» **Assignment**:
Within the entries below, find the portion that opens with the line containing "green square: (280, 51)" and closes with the line containing "red rectangle: (126, 191)". Retype that portion exactly and only.

» **Data under study**:
################

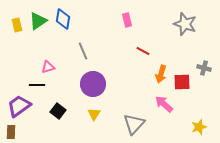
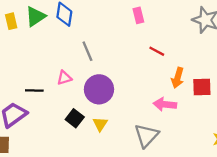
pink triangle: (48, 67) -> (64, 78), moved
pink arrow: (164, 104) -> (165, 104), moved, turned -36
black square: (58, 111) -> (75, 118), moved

################

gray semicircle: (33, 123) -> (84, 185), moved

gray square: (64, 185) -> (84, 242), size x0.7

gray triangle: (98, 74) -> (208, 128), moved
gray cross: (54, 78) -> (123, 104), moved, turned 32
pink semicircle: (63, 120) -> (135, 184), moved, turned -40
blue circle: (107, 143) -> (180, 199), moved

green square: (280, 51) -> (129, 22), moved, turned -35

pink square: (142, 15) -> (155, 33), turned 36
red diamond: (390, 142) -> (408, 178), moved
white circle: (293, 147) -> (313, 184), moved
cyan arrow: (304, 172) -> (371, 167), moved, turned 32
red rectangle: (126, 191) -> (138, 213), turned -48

################

» **Your solution**:
green square: (280, 51) -> (129, 22), moved, turned -35

pink square: (142, 15) -> (155, 33), turned 36
red diamond: (390, 142) -> (408, 178), moved
white circle: (293, 147) -> (313, 184), moved
cyan arrow: (304, 172) -> (371, 167), moved, turned 32
red rectangle: (126, 191) -> (138, 213), turned -48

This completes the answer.